*Your goal*
Write each line out exactly, leaving none out.

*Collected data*
# # #
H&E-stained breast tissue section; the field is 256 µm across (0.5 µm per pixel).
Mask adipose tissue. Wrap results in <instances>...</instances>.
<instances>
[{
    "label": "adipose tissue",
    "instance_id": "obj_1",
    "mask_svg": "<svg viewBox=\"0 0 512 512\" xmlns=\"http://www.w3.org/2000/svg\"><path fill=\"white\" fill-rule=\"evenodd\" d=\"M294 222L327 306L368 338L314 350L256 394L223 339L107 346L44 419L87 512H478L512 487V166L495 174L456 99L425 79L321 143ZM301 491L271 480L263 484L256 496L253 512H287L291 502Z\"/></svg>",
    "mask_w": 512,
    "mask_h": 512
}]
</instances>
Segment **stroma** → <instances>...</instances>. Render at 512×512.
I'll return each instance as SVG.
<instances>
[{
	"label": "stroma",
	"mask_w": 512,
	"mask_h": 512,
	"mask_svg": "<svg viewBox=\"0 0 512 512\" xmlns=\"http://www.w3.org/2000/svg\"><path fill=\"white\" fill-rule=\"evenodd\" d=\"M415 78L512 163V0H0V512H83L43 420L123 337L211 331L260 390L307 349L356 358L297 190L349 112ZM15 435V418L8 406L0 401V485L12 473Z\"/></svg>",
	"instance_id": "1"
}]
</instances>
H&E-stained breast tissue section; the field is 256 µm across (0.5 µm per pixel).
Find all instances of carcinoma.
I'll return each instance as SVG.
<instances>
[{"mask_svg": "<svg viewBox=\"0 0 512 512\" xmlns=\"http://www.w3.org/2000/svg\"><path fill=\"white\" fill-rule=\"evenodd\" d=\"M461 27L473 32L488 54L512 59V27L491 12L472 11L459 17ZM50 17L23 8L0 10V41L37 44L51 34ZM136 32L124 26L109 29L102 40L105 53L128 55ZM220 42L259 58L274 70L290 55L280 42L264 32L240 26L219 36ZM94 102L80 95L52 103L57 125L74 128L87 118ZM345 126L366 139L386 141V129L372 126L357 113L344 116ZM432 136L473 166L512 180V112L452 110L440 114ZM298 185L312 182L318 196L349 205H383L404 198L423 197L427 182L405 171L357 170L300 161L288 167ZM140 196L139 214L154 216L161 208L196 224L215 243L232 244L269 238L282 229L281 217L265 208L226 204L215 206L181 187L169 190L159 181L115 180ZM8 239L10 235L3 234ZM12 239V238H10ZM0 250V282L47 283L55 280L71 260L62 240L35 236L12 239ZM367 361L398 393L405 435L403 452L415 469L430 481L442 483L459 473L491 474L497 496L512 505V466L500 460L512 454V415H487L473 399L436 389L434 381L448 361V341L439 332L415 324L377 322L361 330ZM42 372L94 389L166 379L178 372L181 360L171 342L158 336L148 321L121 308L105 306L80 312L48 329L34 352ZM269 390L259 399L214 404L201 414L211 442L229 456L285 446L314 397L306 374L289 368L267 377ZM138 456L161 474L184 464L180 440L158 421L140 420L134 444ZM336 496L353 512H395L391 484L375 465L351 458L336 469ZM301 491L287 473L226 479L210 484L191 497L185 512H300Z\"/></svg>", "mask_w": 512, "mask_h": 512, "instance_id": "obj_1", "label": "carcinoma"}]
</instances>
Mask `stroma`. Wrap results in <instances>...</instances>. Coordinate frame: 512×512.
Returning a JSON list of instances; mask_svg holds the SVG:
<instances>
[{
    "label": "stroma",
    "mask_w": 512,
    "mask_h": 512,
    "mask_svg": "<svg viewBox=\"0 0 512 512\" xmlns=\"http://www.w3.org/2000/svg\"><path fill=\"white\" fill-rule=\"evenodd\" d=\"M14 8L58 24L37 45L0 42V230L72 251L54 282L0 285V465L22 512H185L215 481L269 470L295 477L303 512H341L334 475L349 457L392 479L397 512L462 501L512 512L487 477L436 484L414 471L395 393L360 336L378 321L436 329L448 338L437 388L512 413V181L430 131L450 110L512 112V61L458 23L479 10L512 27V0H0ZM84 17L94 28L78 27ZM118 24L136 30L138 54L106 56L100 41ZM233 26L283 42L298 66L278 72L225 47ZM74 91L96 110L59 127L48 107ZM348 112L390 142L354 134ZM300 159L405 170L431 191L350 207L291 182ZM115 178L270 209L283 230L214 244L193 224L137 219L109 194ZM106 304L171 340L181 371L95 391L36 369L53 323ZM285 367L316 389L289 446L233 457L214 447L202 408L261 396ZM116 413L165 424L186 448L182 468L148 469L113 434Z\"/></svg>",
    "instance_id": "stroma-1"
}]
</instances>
# # #
*Right answer*
H&E-stained breast tissue section; the field is 256 µm across (0.5 µm per pixel).
Mask adipose tissue. Wrap results in <instances>...</instances>.
<instances>
[{
    "label": "adipose tissue",
    "instance_id": "obj_1",
    "mask_svg": "<svg viewBox=\"0 0 512 512\" xmlns=\"http://www.w3.org/2000/svg\"><path fill=\"white\" fill-rule=\"evenodd\" d=\"M294 222L327 306L368 338L314 350L256 394L223 339L107 346L44 419L87 512H478L512 487V166L495 174L456 99L425 79L321 143ZM301 491L271 480L263 484L256 496L253 512H287L291 502Z\"/></svg>",
    "mask_w": 512,
    "mask_h": 512
}]
</instances>
Segment **stroma** → <instances>...</instances>. Render at 512×512.
I'll return each instance as SVG.
<instances>
[{
	"label": "stroma",
	"mask_w": 512,
	"mask_h": 512,
	"mask_svg": "<svg viewBox=\"0 0 512 512\" xmlns=\"http://www.w3.org/2000/svg\"><path fill=\"white\" fill-rule=\"evenodd\" d=\"M415 78L512 163V0H0V512H83L43 420L123 337L211 331L260 390L307 349L356 358L297 190L349 112ZM15 435V418L8 406L0 401V485L12 473Z\"/></svg>",
	"instance_id": "1"
}]
</instances>
H&E-stained breast tissue section; the field is 256 µm across (0.5 µm per pixel).
Find all instances of carcinoma.
I'll return each instance as SVG.
<instances>
[{"mask_svg": "<svg viewBox=\"0 0 512 512\" xmlns=\"http://www.w3.org/2000/svg\"><path fill=\"white\" fill-rule=\"evenodd\" d=\"M461 27L473 32L488 54L512 59V27L491 12L472 11L459 17ZM50 17L23 8L0 10V41L37 44L51 34ZM136 32L124 26L109 29L102 40L105 53L128 55ZM220 42L259 58L274 70L290 55L280 42L264 32L240 26L219 36ZM94 102L80 95L52 103L57 125L74 128L87 118ZM345 126L366 139L386 141V129L372 126L357 113L344 116ZM432 136L473 166L512 180V112L452 110L440 114ZM298 185L312 182L318 196L349 205H383L404 198L423 197L427 182L405 171L357 170L300 161L288 167ZM140 196L139 214L154 216L161 208L196 224L215 243L232 244L269 238L282 229L281 217L265 208L226 204L215 206L181 187L169 190L159 181L115 180ZM8 239L10 235L3 234ZM12 239V238H10ZM0 250V282L47 283L55 280L71 260L62 240L35 236L12 239ZM367 361L398 393L405 435L403 452L415 469L430 481L442 483L459 473L491 474L497 496L512 505V466L500 460L512 454V415H487L473 399L436 389L434 381L448 361V341L439 332L415 324L377 322L361 330ZM42 372L94 389L166 379L178 372L181 360L171 342L158 336L148 321L121 308L105 306L80 312L48 329L34 352ZM269 390L259 399L214 404L201 414L211 442L229 456L285 446L314 397L306 374L289 368L267 377ZM138 456L161 474L184 464L180 440L158 421L140 420L134 444ZM336 496L353 512H395L391 484L375 465L351 458L336 469ZM301 491L287 473L226 479L210 484L191 497L185 512H300Z\"/></svg>", "mask_w": 512, "mask_h": 512, "instance_id": "obj_1", "label": "carcinoma"}]
</instances>
Mask `stroma`. Wrap results in <instances>...</instances>. Coordinate frame: 512×512.
Returning a JSON list of instances; mask_svg holds the SVG:
<instances>
[{
    "label": "stroma",
    "mask_w": 512,
    "mask_h": 512,
    "mask_svg": "<svg viewBox=\"0 0 512 512\" xmlns=\"http://www.w3.org/2000/svg\"><path fill=\"white\" fill-rule=\"evenodd\" d=\"M14 8L58 24L37 45L0 42V230L72 251L54 282L0 285V465L22 512H185L215 481L269 470L295 477L303 512H341L334 475L349 457L392 479L397 512L462 501L512 512L487 477L436 484L414 471L395 393L360 336L378 321L436 329L448 338L437 388L512 413V181L430 131L450 110L512 112V61L458 23L479 10L512 27V0H0ZM84 17L94 28L78 27ZM118 24L136 30L138 54L106 56L100 41ZM233 26L283 42L298 66L278 72L225 47ZM74 91L96 110L59 127L48 107ZM348 112L390 142L354 134ZM300 159L405 170L431 191L350 207L291 182ZM115 178L270 209L283 230L214 244L193 224L137 219L109 194ZM106 304L171 340L181 371L95 391L36 369L53 323ZM285 367L316 389L289 446L233 457L214 447L202 408L261 396ZM116 413L165 424L186 448L182 468L148 469L113 434Z\"/></svg>",
    "instance_id": "stroma-1"
}]
</instances>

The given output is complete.